BEGIN
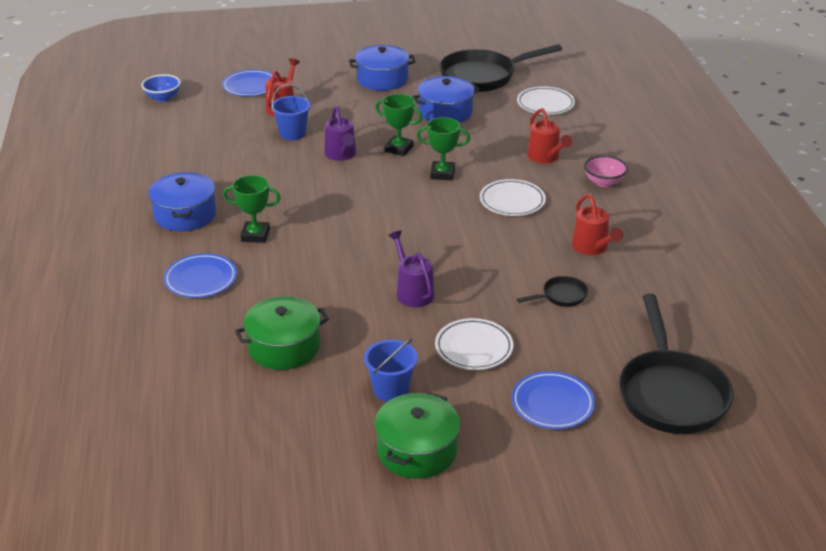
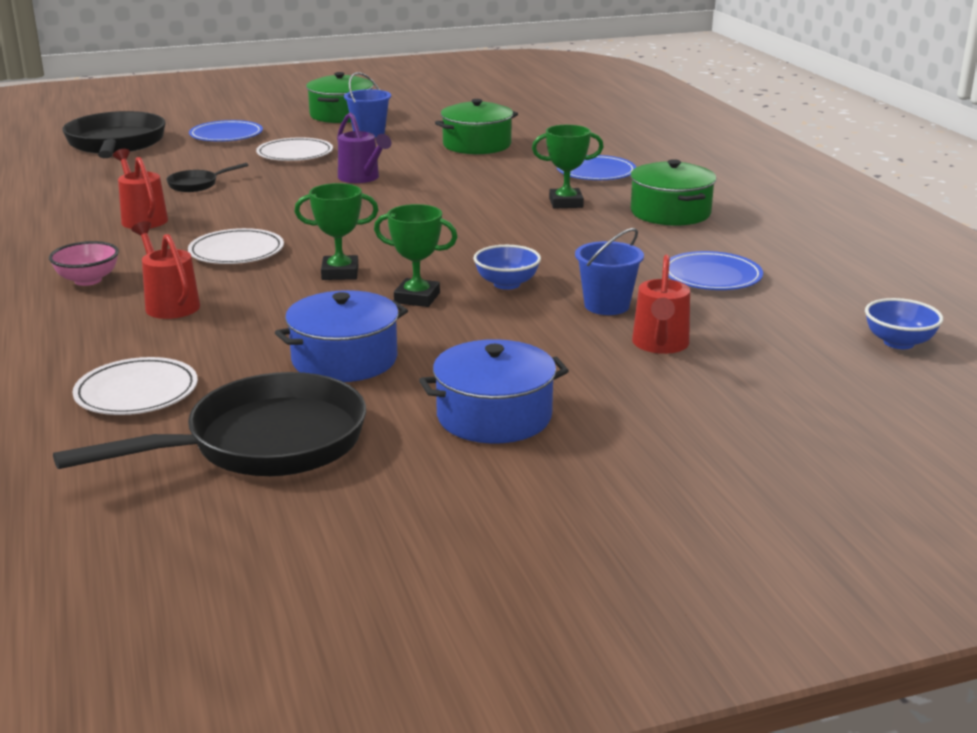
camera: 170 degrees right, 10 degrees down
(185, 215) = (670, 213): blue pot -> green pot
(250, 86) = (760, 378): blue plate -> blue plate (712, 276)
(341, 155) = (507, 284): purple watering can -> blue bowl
END
BEGIN
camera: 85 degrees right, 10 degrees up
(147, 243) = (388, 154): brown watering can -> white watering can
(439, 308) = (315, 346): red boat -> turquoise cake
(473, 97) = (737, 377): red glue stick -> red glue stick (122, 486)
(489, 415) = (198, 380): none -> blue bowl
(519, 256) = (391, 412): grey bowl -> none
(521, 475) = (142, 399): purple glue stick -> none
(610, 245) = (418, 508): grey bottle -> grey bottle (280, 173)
END
» Your task
Given the records above, return exactly the lines starting at the line containing "camera: 85 degrees right, 10 degrees up" and ending at the line containing "(610, 245) = (418, 508): grey", including both.

» Written solution
camera: 85 degrees right, 10 degrees up
(147, 243) = (388, 154): brown watering can -> white watering can
(439, 308) = (315, 346): red boat -> turquoise cake
(473, 97) = (737, 377): red glue stick -> red glue stick (122, 486)
(489, 415) = (198, 380): none -> blue bowl
(519, 256) = (391, 412): grey bowl -> none
(521, 475) = (142, 399): purple glue stick -> none
(610, 245) = (418, 508): grey bottle -> grey bottle (280, 173)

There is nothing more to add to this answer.